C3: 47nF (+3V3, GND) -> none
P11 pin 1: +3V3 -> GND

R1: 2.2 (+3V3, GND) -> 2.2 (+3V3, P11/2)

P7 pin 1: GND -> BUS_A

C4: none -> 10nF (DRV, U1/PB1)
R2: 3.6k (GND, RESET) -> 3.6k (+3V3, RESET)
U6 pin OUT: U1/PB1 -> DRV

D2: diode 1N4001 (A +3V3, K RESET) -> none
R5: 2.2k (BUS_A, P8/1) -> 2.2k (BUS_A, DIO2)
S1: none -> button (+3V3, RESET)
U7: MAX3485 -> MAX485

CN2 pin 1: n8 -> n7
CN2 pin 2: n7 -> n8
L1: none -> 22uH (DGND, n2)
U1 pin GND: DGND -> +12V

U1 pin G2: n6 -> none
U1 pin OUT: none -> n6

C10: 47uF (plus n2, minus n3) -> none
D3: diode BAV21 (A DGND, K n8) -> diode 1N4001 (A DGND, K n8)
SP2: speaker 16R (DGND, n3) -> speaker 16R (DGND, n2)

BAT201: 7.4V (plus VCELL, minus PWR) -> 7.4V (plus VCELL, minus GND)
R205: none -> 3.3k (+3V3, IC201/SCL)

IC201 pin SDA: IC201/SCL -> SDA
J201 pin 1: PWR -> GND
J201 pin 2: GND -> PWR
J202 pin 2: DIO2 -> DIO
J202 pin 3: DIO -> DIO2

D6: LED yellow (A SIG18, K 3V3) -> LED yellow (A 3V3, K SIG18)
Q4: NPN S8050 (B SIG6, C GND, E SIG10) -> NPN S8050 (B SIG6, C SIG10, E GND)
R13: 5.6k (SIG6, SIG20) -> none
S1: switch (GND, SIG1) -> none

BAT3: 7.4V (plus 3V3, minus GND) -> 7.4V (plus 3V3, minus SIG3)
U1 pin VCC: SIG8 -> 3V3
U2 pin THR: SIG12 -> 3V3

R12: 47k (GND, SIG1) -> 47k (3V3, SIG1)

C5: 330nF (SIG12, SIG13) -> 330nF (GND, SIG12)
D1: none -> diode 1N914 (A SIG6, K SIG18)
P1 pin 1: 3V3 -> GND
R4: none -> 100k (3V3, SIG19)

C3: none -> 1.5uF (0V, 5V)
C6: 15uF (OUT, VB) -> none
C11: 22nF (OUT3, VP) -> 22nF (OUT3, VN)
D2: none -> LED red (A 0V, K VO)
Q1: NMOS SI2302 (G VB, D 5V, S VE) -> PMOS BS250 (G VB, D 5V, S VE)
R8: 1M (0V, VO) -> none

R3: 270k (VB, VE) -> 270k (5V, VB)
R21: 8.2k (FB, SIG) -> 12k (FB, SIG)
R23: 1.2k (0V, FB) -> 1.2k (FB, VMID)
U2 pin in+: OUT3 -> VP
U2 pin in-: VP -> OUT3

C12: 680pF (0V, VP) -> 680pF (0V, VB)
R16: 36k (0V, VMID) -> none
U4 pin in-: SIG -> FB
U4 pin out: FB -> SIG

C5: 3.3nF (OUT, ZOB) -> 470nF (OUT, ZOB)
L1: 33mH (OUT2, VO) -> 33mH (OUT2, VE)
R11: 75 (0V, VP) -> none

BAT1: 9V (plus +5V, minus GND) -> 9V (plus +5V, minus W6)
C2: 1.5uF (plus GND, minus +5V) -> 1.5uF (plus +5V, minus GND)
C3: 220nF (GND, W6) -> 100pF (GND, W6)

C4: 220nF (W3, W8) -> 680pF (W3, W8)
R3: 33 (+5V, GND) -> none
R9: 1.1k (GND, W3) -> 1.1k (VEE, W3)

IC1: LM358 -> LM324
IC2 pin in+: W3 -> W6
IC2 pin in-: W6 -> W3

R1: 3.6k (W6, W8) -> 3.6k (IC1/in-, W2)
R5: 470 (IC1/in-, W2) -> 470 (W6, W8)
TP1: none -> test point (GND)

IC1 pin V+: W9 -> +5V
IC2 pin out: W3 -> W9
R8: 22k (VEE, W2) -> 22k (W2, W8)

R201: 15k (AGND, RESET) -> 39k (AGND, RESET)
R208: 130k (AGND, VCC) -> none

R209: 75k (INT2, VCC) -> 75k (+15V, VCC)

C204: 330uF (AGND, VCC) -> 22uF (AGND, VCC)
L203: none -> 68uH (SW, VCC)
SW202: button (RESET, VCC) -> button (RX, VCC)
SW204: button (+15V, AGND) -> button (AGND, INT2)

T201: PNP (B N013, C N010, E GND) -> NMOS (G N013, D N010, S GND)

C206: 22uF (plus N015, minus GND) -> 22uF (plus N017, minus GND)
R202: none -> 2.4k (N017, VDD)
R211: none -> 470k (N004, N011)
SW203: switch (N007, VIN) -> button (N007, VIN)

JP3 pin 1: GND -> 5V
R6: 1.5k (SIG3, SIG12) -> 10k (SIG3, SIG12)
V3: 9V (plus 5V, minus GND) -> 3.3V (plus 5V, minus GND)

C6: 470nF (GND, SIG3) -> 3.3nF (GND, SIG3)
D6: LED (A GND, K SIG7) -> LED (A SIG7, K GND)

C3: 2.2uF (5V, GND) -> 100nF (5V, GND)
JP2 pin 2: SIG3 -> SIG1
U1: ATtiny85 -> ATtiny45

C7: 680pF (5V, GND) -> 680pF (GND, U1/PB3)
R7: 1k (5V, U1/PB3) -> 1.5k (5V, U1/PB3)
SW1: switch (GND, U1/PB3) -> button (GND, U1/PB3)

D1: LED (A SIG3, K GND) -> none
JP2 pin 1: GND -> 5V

══════════

* [Directions for this task]:
The expected answer holds each line from the listing above where the string "NMOS" is present.

* [Written reply]:
Q1: NMOS SI2302 (G VB, D 5V, S VE) -> PMOS BS250 (G VB, D 5V, S VE)
T201: PNP (B N013, C N010, E GND) -> NMOS (G N013, D N010, S GND)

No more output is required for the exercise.